** TASK REQUIREMENTS **
Some entries follow. Reproduce exactly the lines starting at the one with "SONAR2 pin VCC: none -> 3V3" and stopping after the one with "TFT pin CS: 6 -> 4".

(RECORDS SUPPLIED Opens)

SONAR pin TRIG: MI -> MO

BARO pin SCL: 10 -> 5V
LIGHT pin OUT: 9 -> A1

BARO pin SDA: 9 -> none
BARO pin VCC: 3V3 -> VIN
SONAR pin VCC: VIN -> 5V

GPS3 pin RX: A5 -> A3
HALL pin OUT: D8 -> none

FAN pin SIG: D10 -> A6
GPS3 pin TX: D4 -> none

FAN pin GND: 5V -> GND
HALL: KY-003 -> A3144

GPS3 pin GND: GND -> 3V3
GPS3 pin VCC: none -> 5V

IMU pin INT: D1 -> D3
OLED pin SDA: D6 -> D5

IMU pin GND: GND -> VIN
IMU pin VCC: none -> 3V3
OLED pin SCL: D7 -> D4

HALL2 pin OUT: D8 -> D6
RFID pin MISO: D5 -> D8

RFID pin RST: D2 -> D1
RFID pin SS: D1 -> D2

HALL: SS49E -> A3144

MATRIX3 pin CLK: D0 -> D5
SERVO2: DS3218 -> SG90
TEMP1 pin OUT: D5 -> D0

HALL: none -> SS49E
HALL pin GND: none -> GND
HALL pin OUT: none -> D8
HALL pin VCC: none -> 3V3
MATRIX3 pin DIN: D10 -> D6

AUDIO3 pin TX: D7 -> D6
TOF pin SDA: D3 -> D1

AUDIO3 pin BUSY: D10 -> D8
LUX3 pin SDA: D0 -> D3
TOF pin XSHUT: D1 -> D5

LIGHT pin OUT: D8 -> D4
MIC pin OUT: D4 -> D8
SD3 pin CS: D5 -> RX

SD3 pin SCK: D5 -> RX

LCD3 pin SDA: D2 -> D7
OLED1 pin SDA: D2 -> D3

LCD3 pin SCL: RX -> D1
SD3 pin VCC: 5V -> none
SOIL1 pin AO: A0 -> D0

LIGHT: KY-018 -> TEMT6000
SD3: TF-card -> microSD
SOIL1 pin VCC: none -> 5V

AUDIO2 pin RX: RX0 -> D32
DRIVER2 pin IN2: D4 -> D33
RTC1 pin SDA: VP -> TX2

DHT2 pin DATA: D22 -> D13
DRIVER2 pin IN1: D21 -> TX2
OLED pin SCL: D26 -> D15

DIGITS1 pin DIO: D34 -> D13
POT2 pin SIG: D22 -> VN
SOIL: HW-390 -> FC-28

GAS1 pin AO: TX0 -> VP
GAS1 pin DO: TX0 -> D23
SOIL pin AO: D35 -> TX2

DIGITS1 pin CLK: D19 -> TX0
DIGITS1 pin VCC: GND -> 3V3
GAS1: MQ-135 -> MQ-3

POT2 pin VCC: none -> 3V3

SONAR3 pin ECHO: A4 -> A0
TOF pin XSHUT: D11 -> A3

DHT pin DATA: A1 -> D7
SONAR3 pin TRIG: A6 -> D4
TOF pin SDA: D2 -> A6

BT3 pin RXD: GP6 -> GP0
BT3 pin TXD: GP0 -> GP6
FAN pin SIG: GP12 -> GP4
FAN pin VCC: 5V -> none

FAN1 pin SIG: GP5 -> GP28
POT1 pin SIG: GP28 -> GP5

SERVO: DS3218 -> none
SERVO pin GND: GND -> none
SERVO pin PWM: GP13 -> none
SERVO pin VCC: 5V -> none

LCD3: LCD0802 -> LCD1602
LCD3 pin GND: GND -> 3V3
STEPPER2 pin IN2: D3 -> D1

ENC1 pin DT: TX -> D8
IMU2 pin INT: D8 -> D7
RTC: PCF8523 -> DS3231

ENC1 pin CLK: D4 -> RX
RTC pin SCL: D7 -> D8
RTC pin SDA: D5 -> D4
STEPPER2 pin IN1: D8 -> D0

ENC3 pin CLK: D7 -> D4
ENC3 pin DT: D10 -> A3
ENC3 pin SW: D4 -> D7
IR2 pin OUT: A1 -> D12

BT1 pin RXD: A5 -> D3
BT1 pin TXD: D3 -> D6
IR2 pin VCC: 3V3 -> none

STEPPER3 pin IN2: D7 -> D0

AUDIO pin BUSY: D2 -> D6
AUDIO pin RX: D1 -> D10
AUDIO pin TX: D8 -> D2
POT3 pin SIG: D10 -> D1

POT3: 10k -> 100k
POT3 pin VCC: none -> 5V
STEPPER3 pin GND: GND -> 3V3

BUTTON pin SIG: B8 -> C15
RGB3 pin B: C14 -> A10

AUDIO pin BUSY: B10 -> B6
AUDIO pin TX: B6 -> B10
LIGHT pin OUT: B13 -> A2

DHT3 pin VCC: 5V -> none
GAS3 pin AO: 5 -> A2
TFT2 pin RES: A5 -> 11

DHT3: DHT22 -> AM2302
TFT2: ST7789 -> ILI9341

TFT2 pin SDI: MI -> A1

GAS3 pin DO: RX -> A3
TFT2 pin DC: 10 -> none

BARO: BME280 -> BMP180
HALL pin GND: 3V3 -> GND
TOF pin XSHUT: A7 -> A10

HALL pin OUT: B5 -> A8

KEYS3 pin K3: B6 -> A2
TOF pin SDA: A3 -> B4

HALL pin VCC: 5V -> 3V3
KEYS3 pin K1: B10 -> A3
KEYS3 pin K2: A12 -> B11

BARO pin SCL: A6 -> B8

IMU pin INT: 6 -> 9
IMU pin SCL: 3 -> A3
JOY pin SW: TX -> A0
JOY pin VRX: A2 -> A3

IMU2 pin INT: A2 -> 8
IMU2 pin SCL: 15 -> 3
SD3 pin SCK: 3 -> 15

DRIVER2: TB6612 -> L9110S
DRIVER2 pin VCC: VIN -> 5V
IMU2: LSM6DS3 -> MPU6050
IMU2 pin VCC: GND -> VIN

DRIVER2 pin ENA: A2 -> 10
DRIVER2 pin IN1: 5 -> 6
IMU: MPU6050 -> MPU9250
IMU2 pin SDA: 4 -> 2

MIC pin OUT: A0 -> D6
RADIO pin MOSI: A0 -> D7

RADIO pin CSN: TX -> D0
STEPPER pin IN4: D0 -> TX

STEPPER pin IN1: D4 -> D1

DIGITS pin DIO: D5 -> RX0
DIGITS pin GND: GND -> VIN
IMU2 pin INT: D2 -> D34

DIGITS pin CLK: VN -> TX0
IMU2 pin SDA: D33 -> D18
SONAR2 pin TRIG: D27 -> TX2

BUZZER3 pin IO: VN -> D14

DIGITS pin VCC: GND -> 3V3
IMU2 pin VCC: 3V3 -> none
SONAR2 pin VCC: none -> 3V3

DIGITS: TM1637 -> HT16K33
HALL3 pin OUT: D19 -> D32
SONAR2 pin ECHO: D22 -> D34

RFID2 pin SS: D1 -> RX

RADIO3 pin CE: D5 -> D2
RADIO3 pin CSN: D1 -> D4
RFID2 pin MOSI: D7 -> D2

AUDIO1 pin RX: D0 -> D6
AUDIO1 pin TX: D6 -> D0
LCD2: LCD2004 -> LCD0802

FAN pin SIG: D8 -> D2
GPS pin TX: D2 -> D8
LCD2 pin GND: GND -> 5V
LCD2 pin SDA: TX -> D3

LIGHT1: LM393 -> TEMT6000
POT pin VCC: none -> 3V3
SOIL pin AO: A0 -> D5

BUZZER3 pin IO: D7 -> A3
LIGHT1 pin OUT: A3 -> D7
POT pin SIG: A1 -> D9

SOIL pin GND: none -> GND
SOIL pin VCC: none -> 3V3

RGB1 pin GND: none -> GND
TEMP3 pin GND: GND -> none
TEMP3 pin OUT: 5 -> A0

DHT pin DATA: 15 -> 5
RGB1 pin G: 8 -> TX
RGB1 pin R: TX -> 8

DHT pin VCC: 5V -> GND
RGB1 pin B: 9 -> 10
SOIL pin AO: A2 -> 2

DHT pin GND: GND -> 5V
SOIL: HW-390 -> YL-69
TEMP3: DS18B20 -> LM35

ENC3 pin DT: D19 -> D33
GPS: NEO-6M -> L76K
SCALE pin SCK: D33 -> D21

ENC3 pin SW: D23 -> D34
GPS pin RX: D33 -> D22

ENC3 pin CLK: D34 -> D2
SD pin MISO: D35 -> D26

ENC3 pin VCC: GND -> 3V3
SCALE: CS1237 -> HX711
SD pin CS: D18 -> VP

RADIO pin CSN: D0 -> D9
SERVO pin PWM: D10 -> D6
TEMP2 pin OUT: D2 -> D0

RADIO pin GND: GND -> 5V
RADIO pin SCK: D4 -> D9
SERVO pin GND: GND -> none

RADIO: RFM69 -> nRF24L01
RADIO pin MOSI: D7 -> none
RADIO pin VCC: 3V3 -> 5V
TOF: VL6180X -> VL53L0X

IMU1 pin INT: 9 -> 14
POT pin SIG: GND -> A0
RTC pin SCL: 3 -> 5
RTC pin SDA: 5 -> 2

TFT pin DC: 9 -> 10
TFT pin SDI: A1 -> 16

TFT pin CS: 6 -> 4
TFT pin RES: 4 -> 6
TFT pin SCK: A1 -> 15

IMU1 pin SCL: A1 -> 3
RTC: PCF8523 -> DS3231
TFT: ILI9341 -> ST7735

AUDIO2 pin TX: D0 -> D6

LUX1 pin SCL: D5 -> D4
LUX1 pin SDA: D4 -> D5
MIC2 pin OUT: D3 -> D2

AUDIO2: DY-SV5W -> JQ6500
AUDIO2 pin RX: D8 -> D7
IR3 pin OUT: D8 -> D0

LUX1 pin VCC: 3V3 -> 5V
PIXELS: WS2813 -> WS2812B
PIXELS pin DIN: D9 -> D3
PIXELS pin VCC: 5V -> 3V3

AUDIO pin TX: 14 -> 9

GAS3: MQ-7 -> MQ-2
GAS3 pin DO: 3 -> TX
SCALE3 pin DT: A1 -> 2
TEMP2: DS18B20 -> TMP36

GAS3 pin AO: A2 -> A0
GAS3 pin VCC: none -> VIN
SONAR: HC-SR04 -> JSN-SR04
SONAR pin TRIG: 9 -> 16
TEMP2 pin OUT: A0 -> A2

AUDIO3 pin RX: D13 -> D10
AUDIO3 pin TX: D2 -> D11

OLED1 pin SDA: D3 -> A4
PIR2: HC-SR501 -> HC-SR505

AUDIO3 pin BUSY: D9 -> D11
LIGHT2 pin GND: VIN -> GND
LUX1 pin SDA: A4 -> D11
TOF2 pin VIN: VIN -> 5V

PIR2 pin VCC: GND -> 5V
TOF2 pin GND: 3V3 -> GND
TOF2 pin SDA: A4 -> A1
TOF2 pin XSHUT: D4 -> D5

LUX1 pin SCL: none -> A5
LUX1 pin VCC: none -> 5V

(RECORDS SUPPLIED Closes)

** TASK OUTPUT **
SONAR2 pin VCC: none -> 3V3

DIGITS: TM1637 -> HT16K33
HALL3 pin OUT: D19 -> D32
SONAR2 pin ECHO: D22 -> D34

RFID2 pin SS: D1 -> RX

RADIO3 pin CE: D5 -> D2
RADIO3 pin CSN: D1 -> D4
RFID2 pin MOSI: D7 -> D2

AUDIO1 pin RX: D0 -> D6
AUDIO1 pin TX: D6 -> D0
LCD2: LCD2004 -> LCD0802

FAN pin SIG: D8 -> D2
GPS pin TX: D2 -> D8
LCD2 pin GND: GND -> 5V
LCD2 pin SDA: TX -> D3

LIGHT1: LM393 -> TEMT6000
POT pin VCC: none -> 3V3
SOIL pin AO: A0 -> D5

BUZZER3 pin IO: D7 -> A3
LIGHT1 pin OUT: A3 -> D7
POT pin SIG: A1 -> D9

SOIL pin GND: none -> GND
SOIL pin VCC: none -> 3V3

RGB1 pin GND: none -> GND
TEMP3 pin GND: GND -> none
TEMP3 pin OUT: 5 -> A0

DHT pin DATA: 15 -> 5
RGB1 pin G: 8 -> TX
RGB1 pin R: TX -> 8

DHT pin VCC: 5V -> GND
RGB1 pin B: 9 -> 10
SOIL pin AO: A2 -> 2

DHT pin GND: GND -> 5V
SOIL: HW-390 -> YL-69
TEMP3: DS18B20 -> LM35

ENC3 pin DT: D19 -> D33
GPS: NEO-6M -> L76K
SCALE pin SCK: D33 -> D21

ENC3 pin SW: D23 -> D34
GPS pin RX: D33 -> D22

ENC3 pin CLK: D34 -> D2
SD pin MISO: D35 -> D26

ENC3 pin VCC: GND -> 3V3
SCALE: CS1237 -> HX711
SD pin CS: D18 -> VP

RADIO pin CSN: D0 -> D9
SERVO pin PWM: D10 -> D6
TEMP2 pin OUT: D2 -> D0

RADIO pin GND: GND -> 5V
RADIO pin SCK: D4 -> D9
SERVO pin GND: GND -> none

RADIO: RFM69 -> nRF24L01
RADIO pin MOSI: D7 -> none
RADIO pin VCC: 3V3 -> 5V
TOF: VL6180X -> VL53L0X

IMU1 pin INT: 9 -> 14
POT pin SIG: GND -> A0
RTC pin SCL: 3 -> 5
RTC pin SDA: 5 -> 2

TFT pin DC: 9 -> 10
TFT pin SDI: A1 -> 16

TFT pin CS: 6 -> 4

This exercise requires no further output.